**Your instructions**
Emit the data below verbatim, stripping out any pictures.

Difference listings
+++++

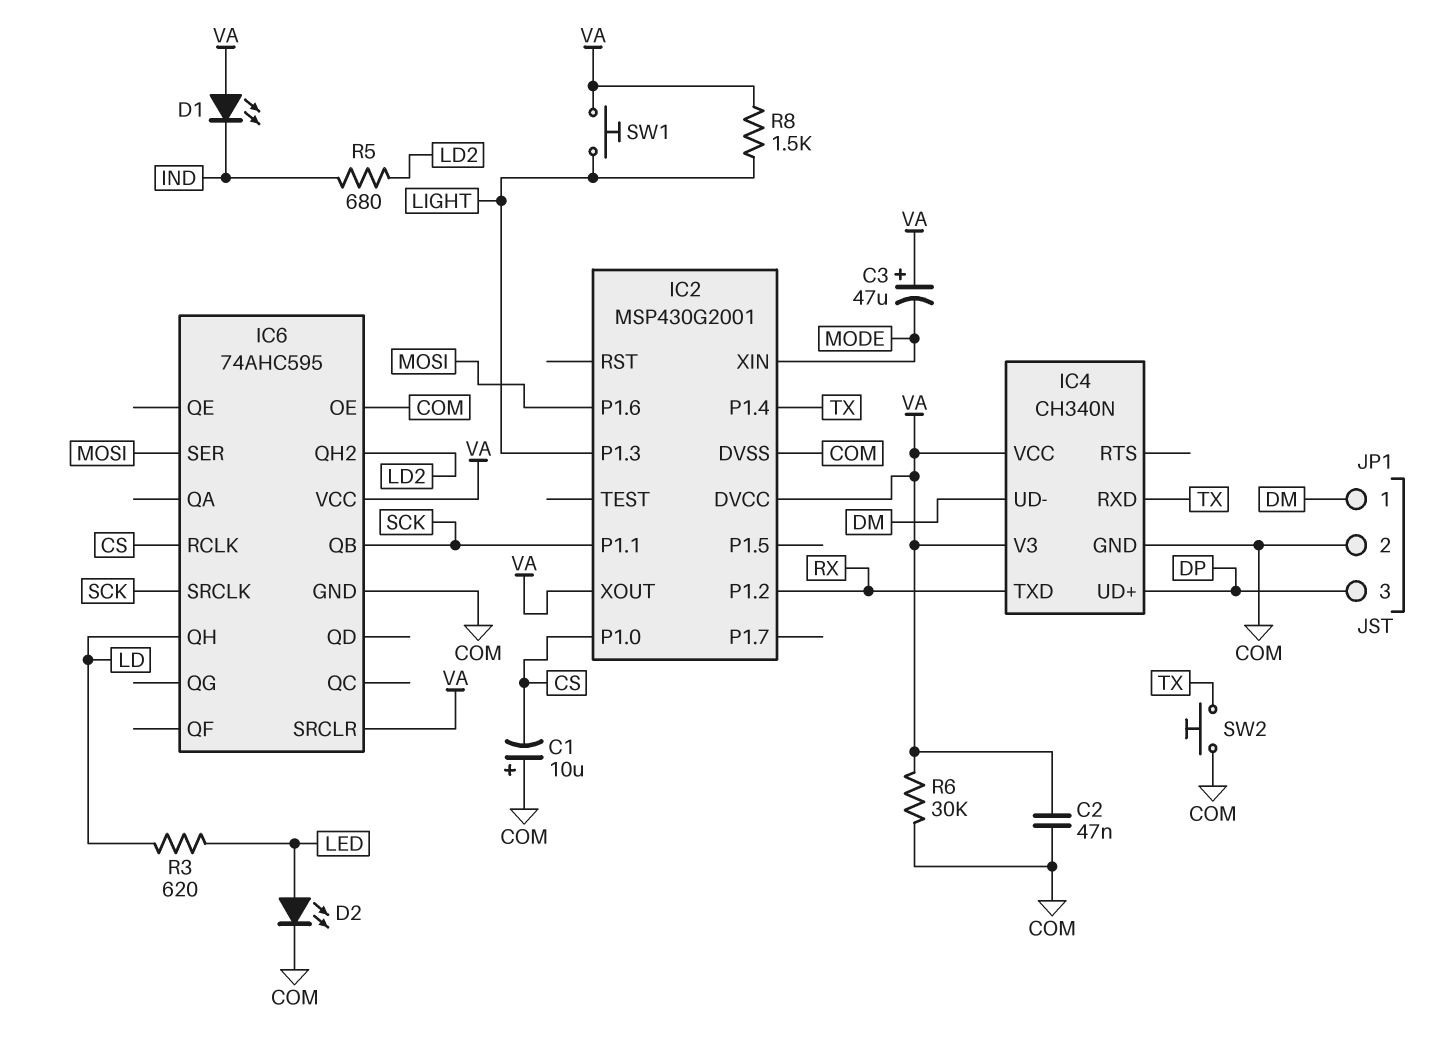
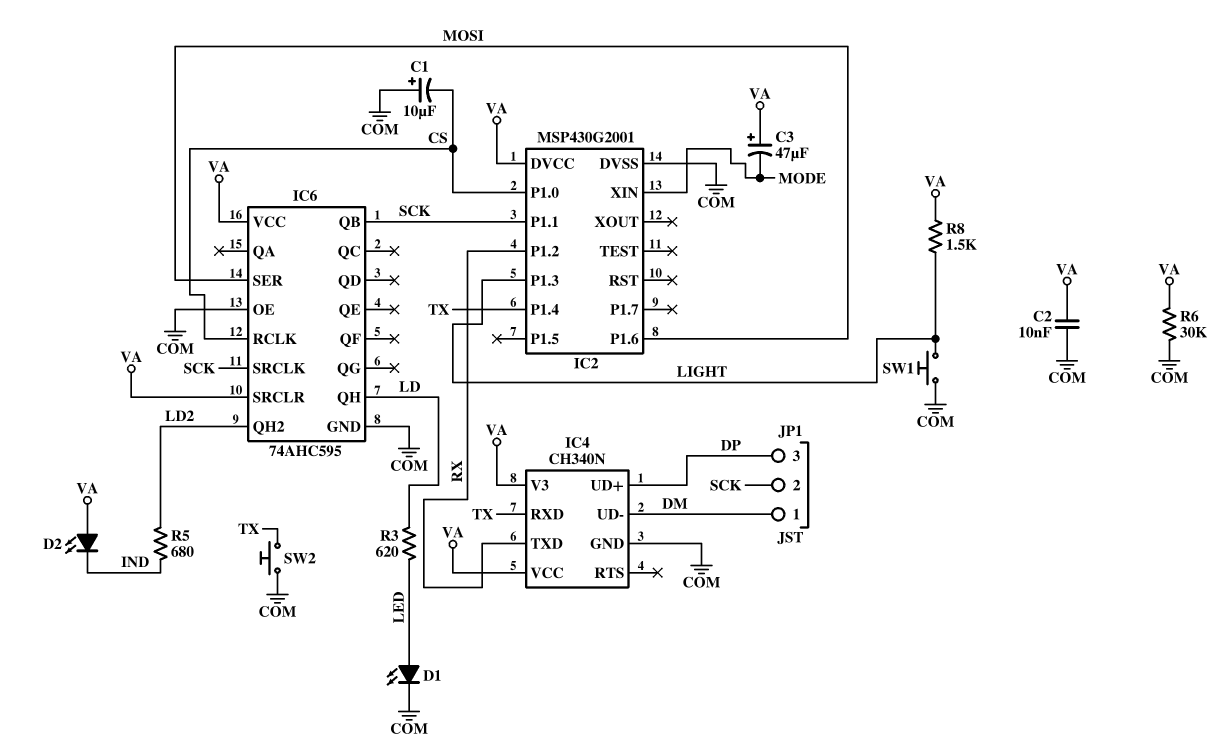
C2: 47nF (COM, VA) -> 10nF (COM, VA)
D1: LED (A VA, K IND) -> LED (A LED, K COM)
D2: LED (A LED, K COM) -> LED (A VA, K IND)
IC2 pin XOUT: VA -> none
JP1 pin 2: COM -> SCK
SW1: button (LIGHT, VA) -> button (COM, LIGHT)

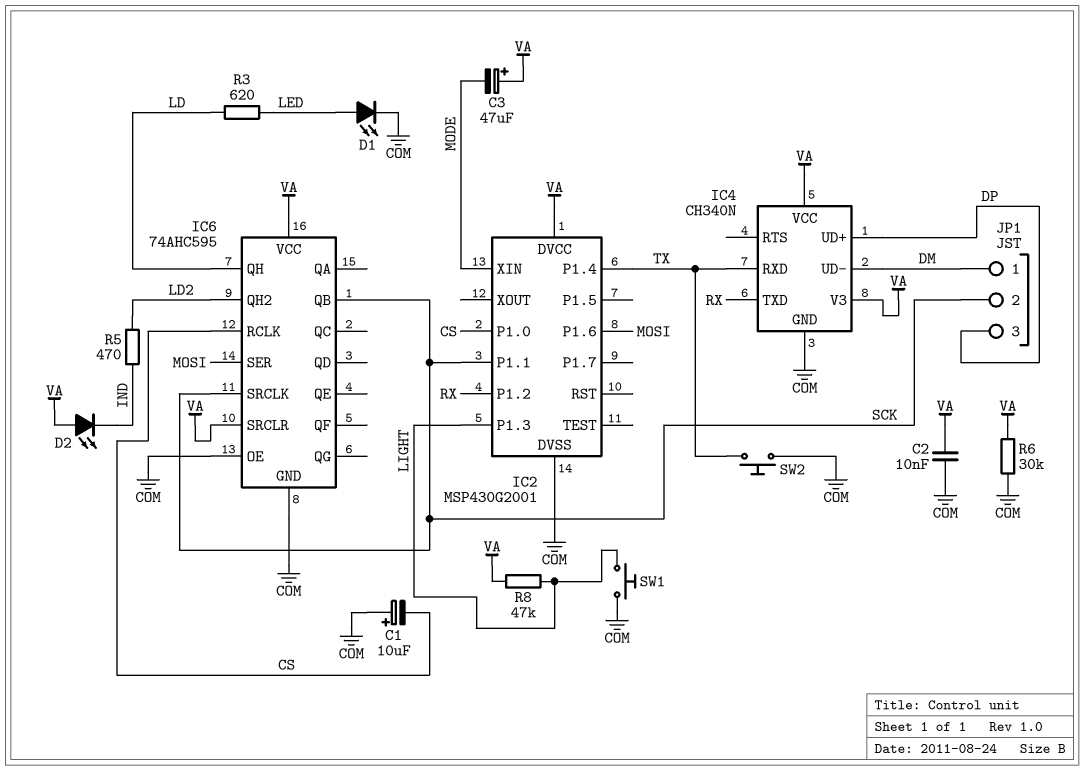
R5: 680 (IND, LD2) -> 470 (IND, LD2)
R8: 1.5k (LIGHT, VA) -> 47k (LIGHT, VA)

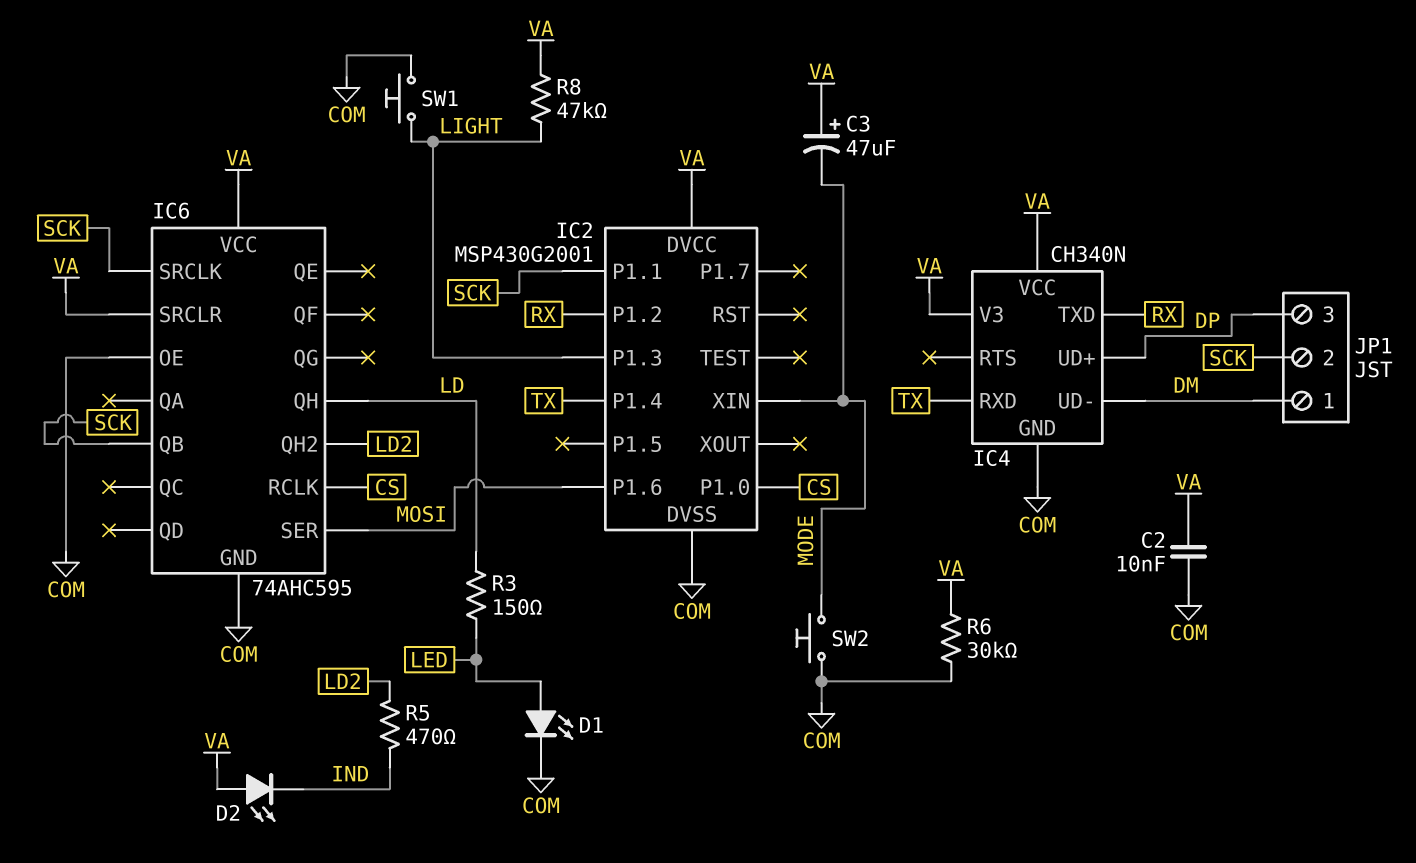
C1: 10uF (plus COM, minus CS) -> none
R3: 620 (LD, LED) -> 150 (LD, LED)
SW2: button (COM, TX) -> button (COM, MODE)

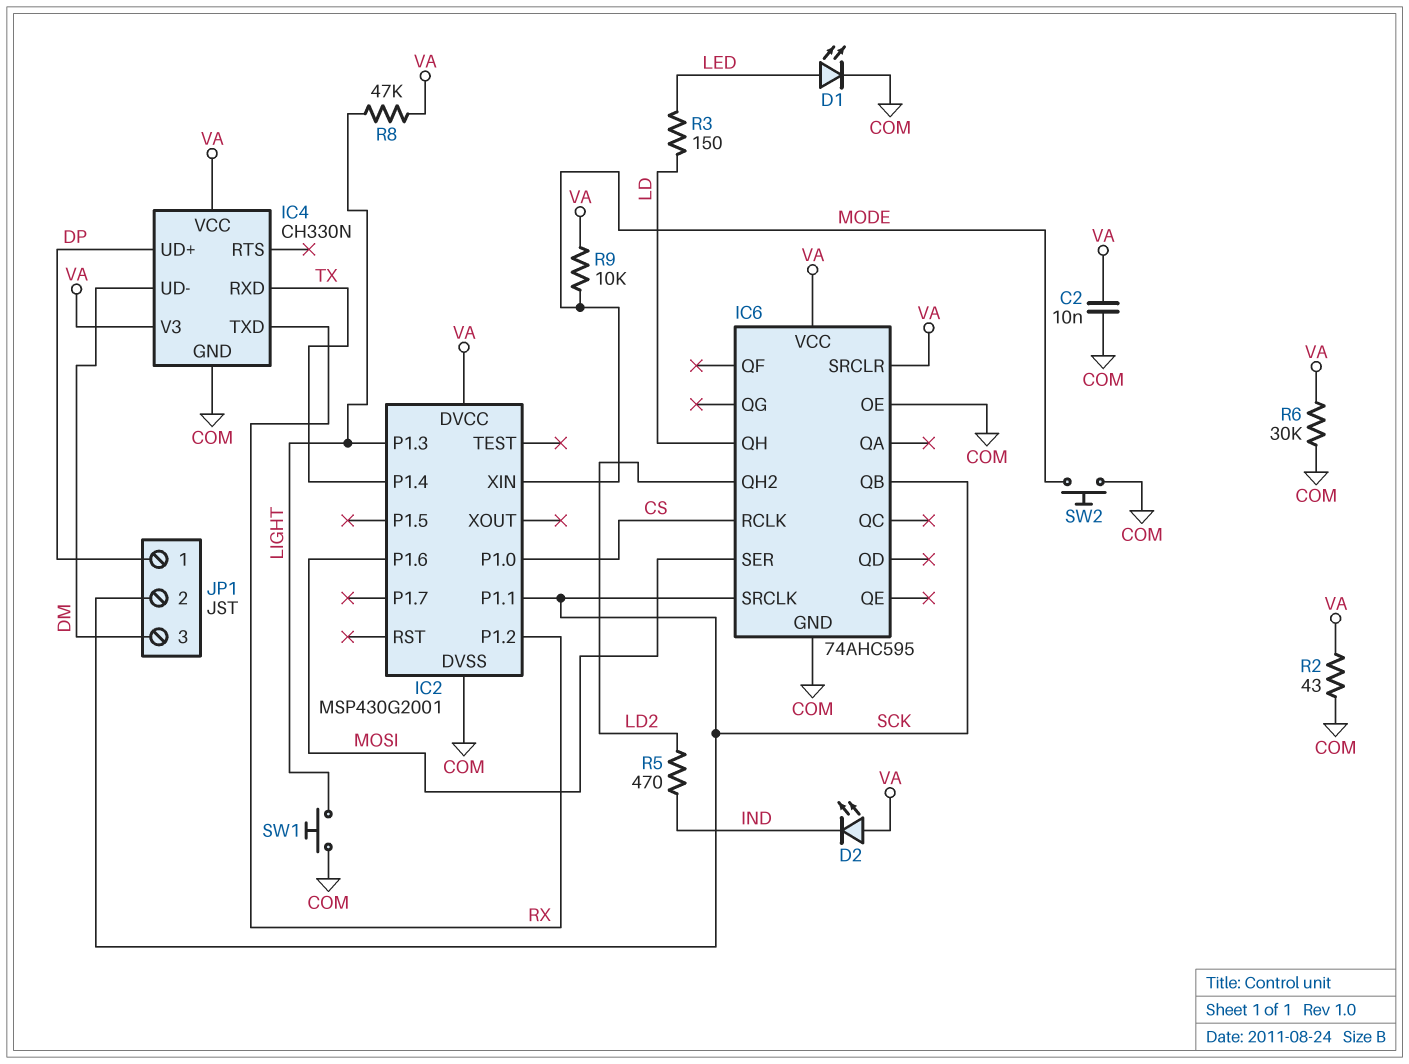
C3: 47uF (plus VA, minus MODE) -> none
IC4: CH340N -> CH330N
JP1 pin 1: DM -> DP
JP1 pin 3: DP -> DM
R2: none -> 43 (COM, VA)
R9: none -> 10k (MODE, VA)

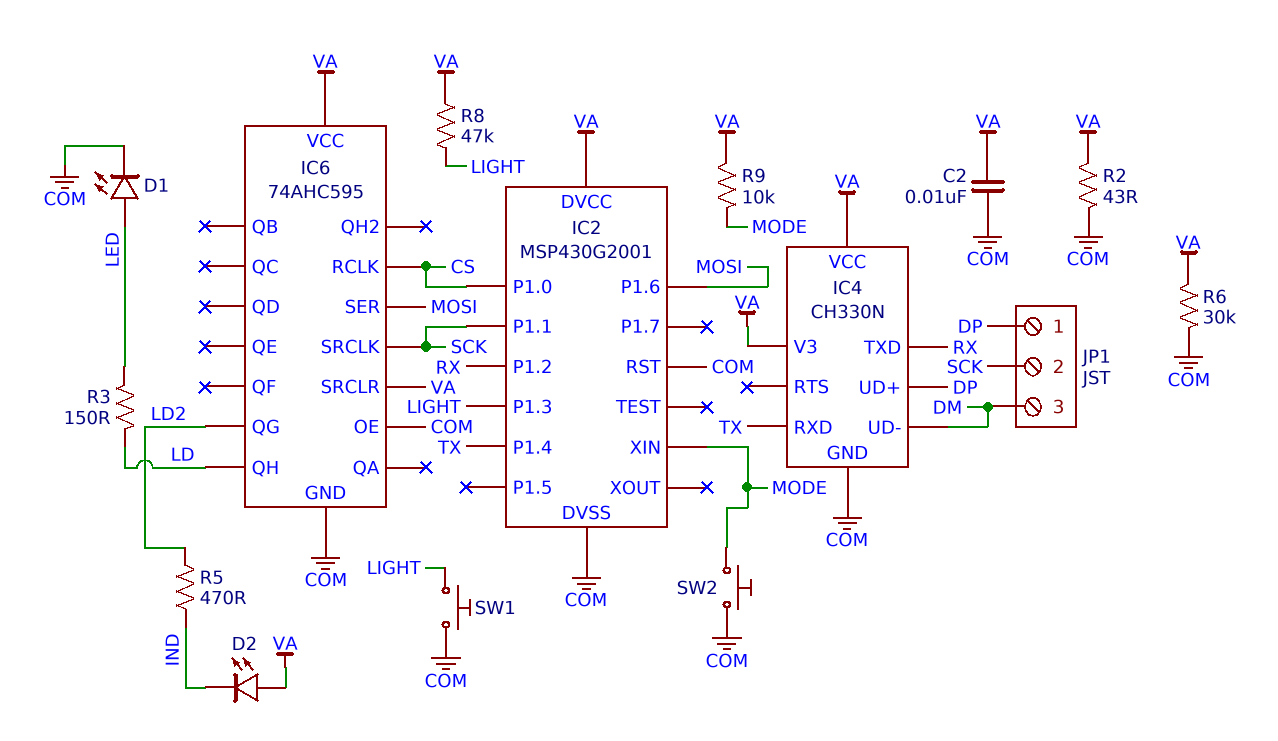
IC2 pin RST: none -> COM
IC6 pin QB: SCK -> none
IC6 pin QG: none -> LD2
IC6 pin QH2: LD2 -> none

+++++

**Solution for this task**
C2: 47nF (COM, VA) -> 10nF (COM, VA)
D1: LED (A VA, K IND) -> LED (A LED, K COM)
D2: LED (A LED, K COM) -> LED (A VA, K IND)
IC2 pin XOUT: VA -> none
JP1 pin 2: COM -> SCK
SW1: button (LIGHT, VA) -> button (COM, LIGHT)

R5: 680 (IND, LD2) -> 470 (IND, LD2)
R8: 1.5k (LIGHT, VA) -> 47k (LIGHT, VA)

C1: 10uF (plus COM, minus CS) -> none
R3: 620 (LD, LED) -> 150 (LD, LED)
SW2: button (COM, TX) -> button (COM, MODE)

C3: 47uF (plus VA, minus MODE) -> none
IC4: CH340N -> CH330N
JP1 pin 1: DM -> DP
JP1 pin 3: DP -> DM
R2: none -> 43 (COM, VA)
R9: none -> 10k (MODE, VA)

IC2 pin RST: none -> COM
IC6 pin QB: SCK -> none
IC6 pin QG: none -> LD2
IC6 pin QH2: LD2 -> none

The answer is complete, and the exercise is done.